# TASK STATEMENT:
Check every line of the material for the word "right". Copy those that have it.

# GIVEN INFORMATION:
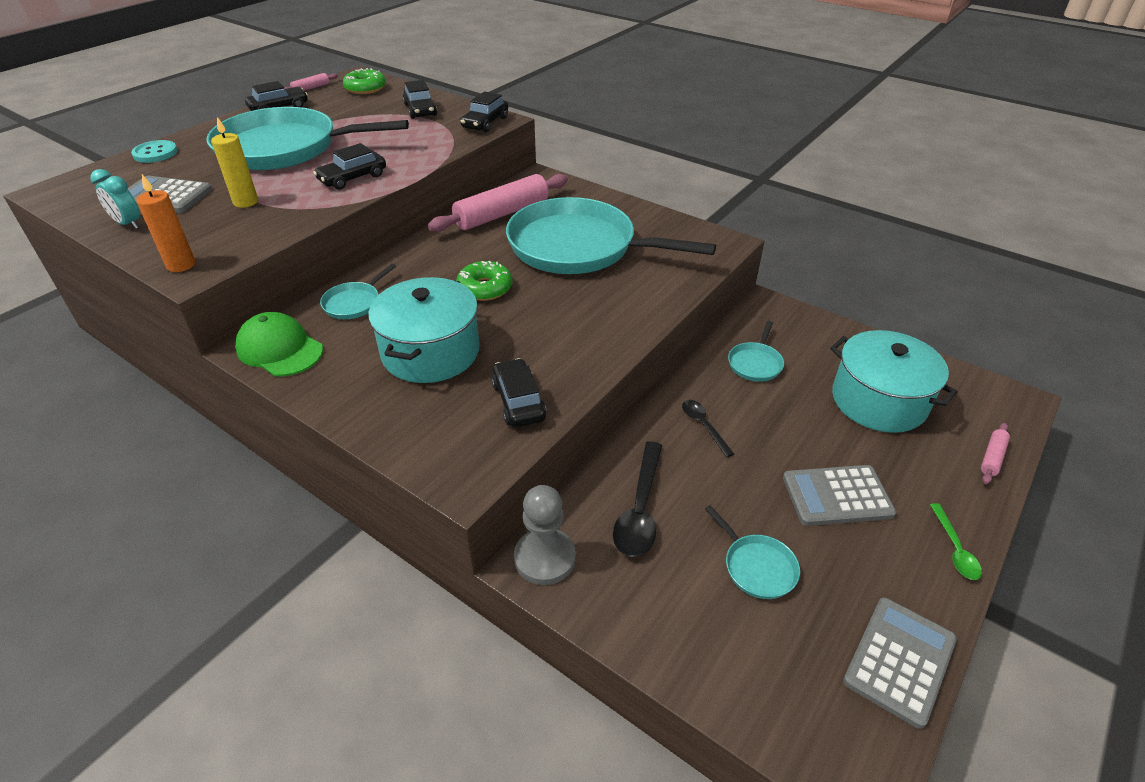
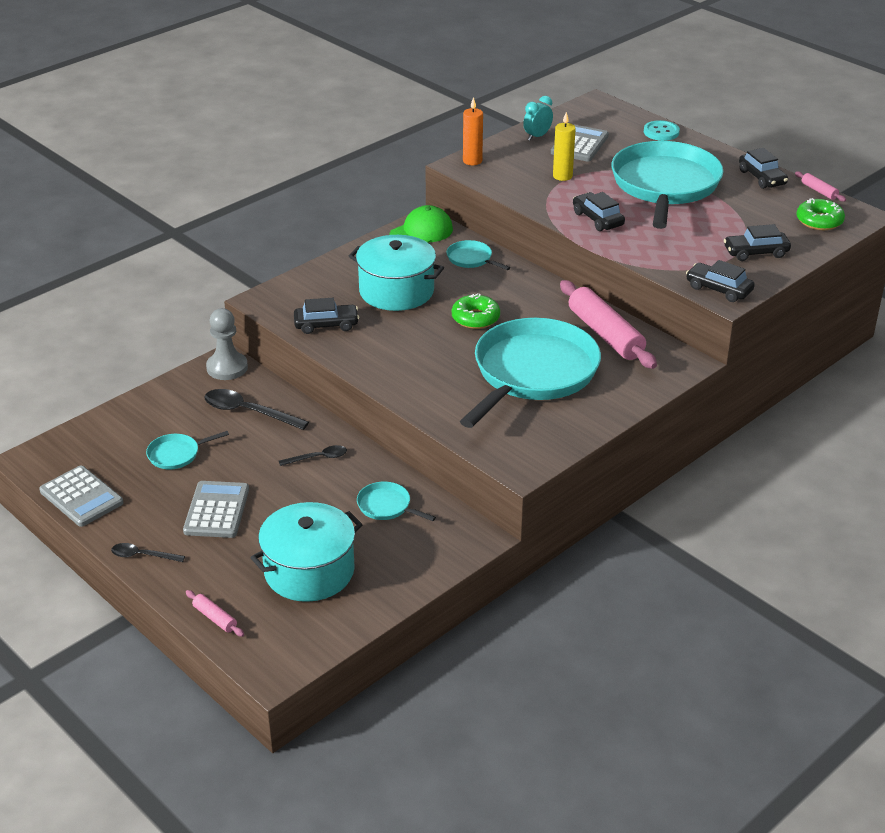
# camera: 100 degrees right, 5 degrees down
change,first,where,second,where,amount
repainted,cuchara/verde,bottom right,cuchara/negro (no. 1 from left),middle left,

# RESPONSE:
# camera: 100 degrees right, 5 degrees down
repainted,cuchara/verde,bottom right,cuchara/negro (no. 1 from left),middle left,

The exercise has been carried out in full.